Start of Given data

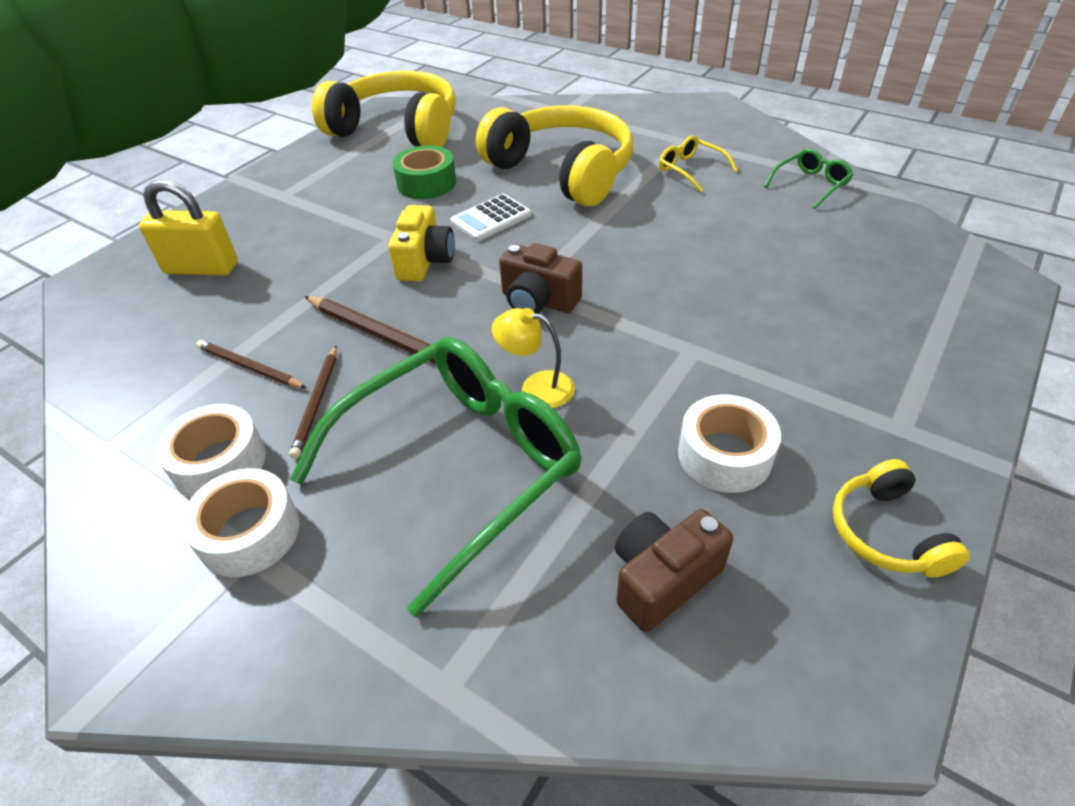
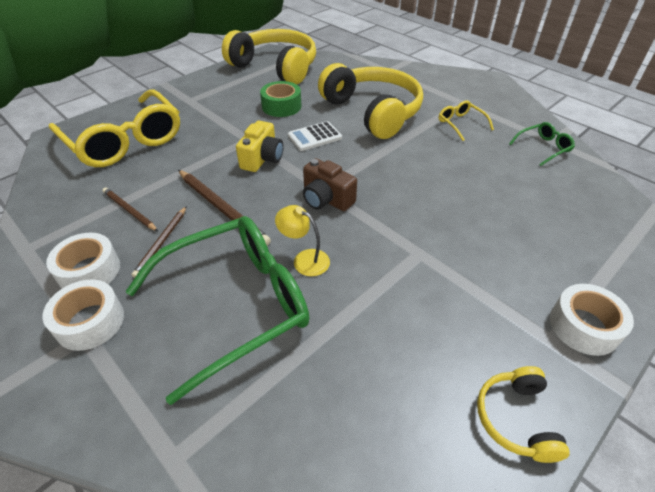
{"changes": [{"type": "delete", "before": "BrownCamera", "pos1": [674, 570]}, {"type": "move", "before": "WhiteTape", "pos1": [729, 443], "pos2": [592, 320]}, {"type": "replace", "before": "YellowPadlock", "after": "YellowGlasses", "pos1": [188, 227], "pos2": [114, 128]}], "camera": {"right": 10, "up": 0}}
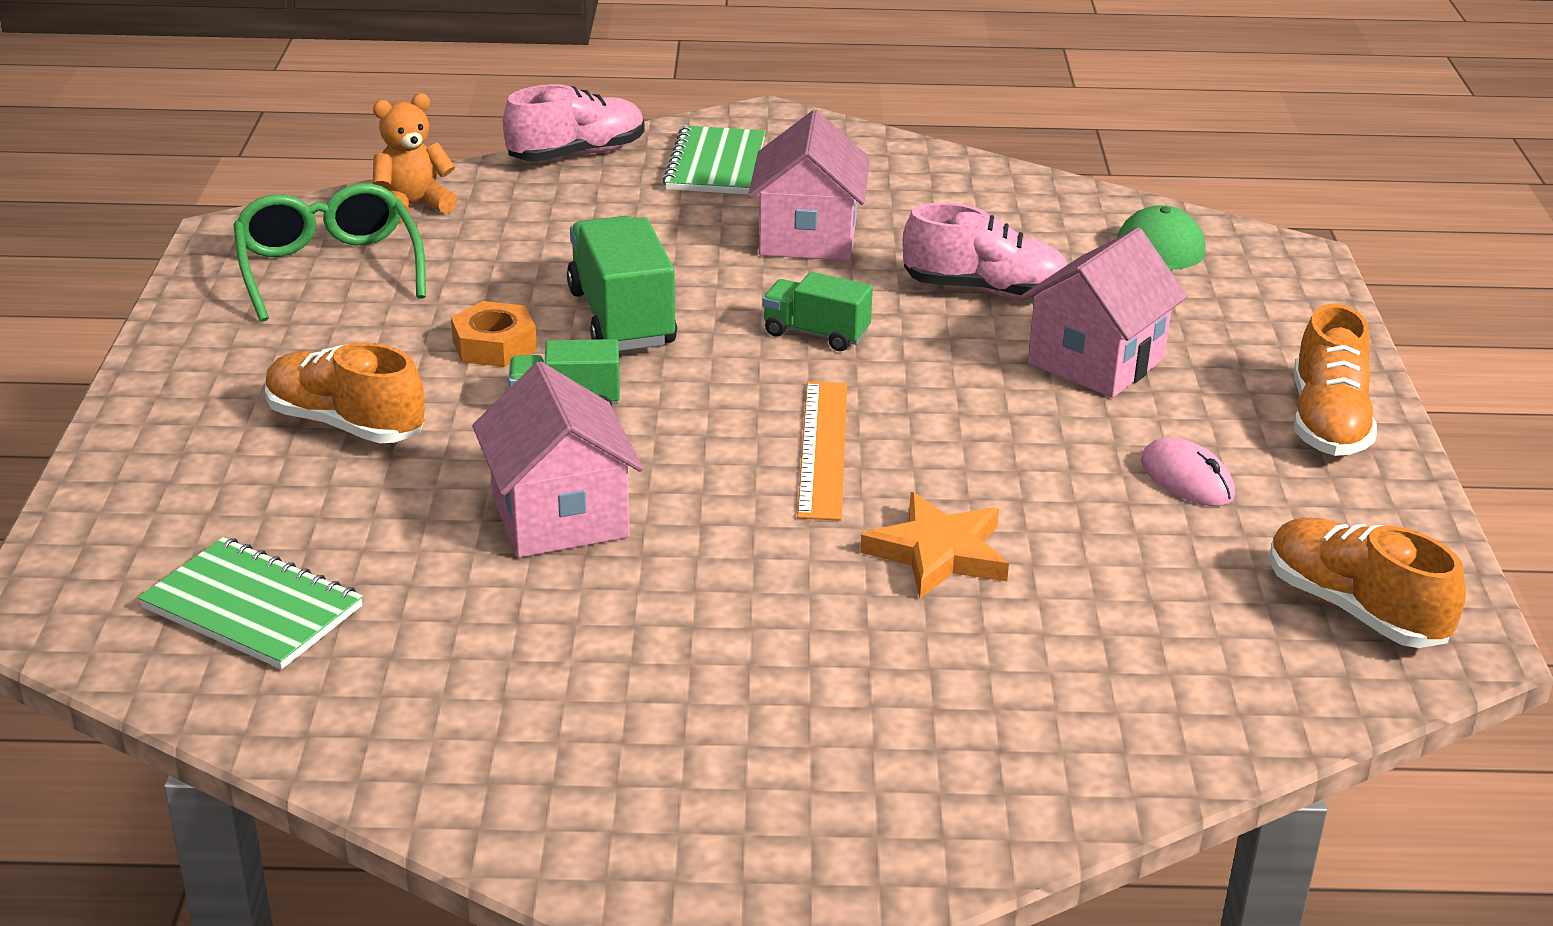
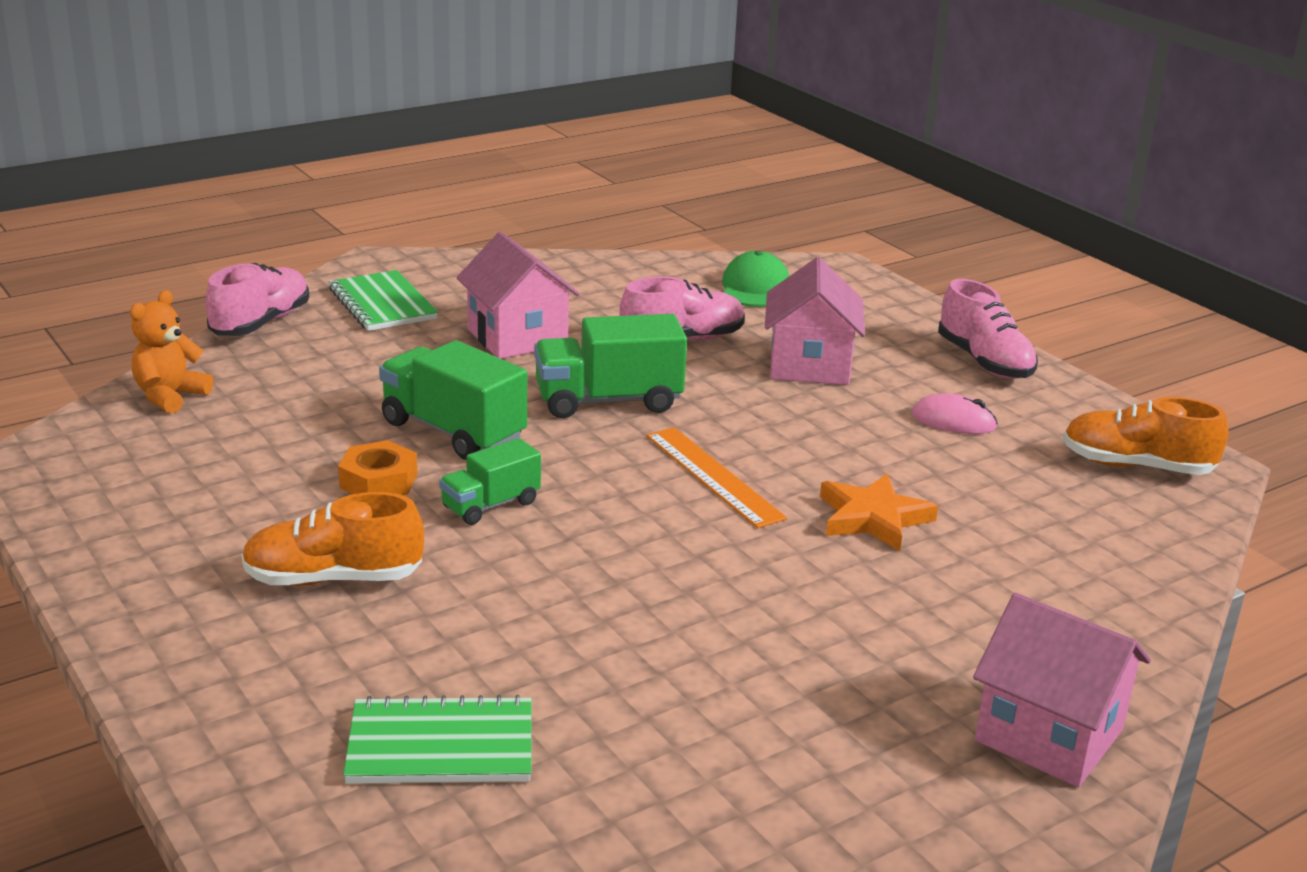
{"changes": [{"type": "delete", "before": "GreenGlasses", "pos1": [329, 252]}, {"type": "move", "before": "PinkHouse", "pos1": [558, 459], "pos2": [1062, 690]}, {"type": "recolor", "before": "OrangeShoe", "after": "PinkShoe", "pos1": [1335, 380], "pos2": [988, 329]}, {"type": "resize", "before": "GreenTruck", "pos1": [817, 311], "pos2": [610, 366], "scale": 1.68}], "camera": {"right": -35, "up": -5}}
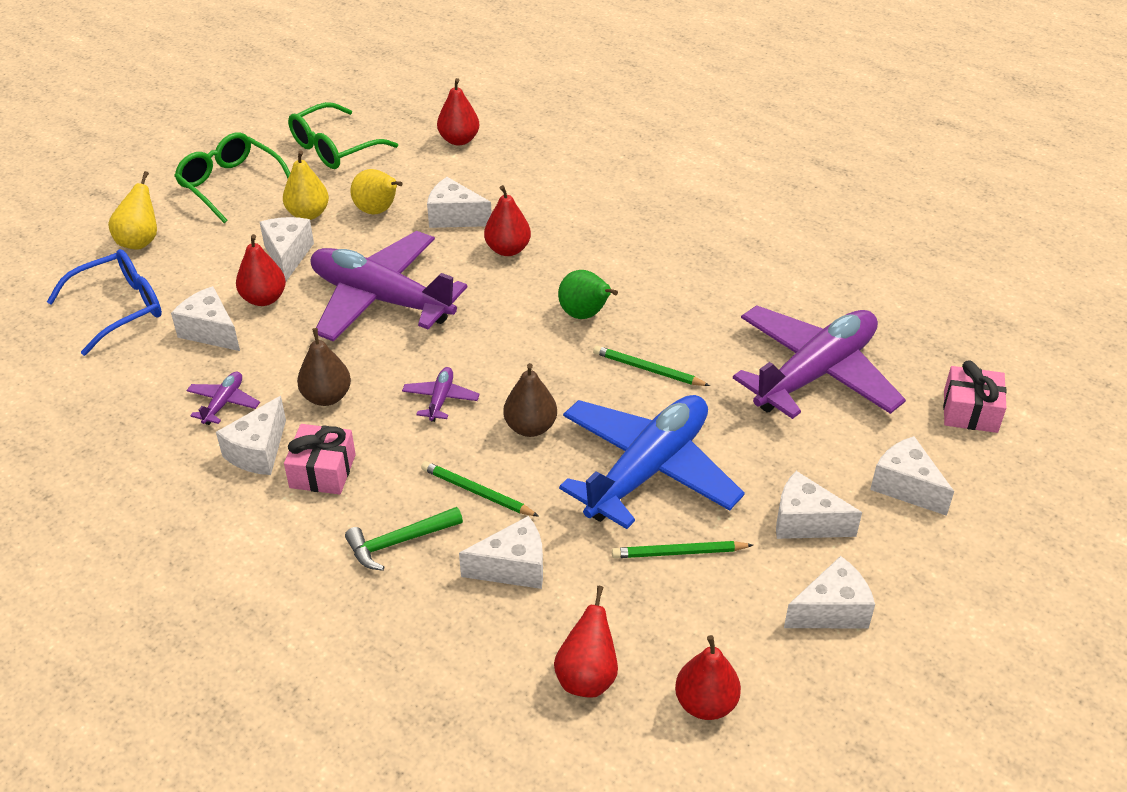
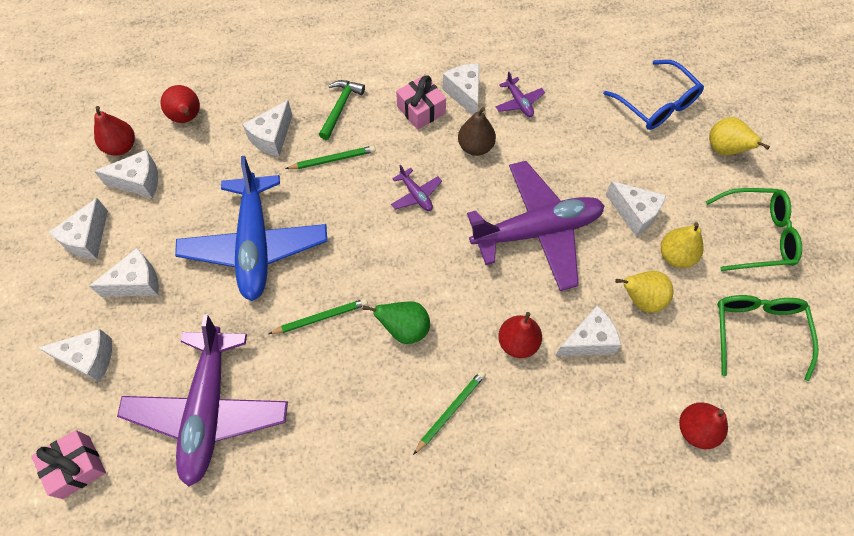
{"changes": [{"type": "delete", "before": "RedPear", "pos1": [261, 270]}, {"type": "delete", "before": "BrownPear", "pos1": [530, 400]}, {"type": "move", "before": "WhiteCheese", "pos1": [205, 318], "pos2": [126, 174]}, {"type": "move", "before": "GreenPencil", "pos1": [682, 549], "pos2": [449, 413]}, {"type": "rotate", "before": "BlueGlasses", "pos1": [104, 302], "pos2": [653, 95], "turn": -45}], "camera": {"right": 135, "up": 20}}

End of Given data

Work task. Return the material exactly as written, except for any pictures it holds.

Result of this exercise.
{"changes": [{"type": "delete", "before": "BrownCamera", "pos1": [674, 570]}, {"type": "move", "before": "WhiteTape", "pos1": [729, 443], "pos2": [592, 320]}, {"type": "replace", "before": "YellowPadlock", "after": "YellowGlasses", "pos1": [188, 227], "pos2": [114, 128]}], "camera": {"right": 10, "up": 0}}
{"changes": [{"type": "delete", "before": "GreenGlasses", "pos1": [329, 252]}, {"type": "move", "before": "PinkHouse", "pos1": [558, 459], "pos2": [1062, 690]}, {"type": "recolor", "before": "OrangeShoe", "after": "PinkShoe", "pos1": [1335, 380], "pos2": [988, 329]}, {"type": "resize", "before": "GreenTruck", "pos1": [817, 311], "pos2": [610, 366], "scale": 1.68}], "camera": {"right": -35, "up": -5}}
{"changes": [{"type": "delete", "before": "RedPear", "pos1": [261, 270]}, {"type": "delete", "before": "BrownPear", "pos1": [530, 400]}, {"type": "move", "before": "WhiteCheese", "pos1": [205, 318], "pos2": [126, 174]}, {"type": "move", "before": "GreenPencil", "pos1": [682, 549], "pos2": [449, 413]}, {"type": "rotate", "before": "BlueGlasses", "pos1": [104, 302], "pos2": [653, 95], "turn": -45}], "camera": {"right": 135, "up": 20}}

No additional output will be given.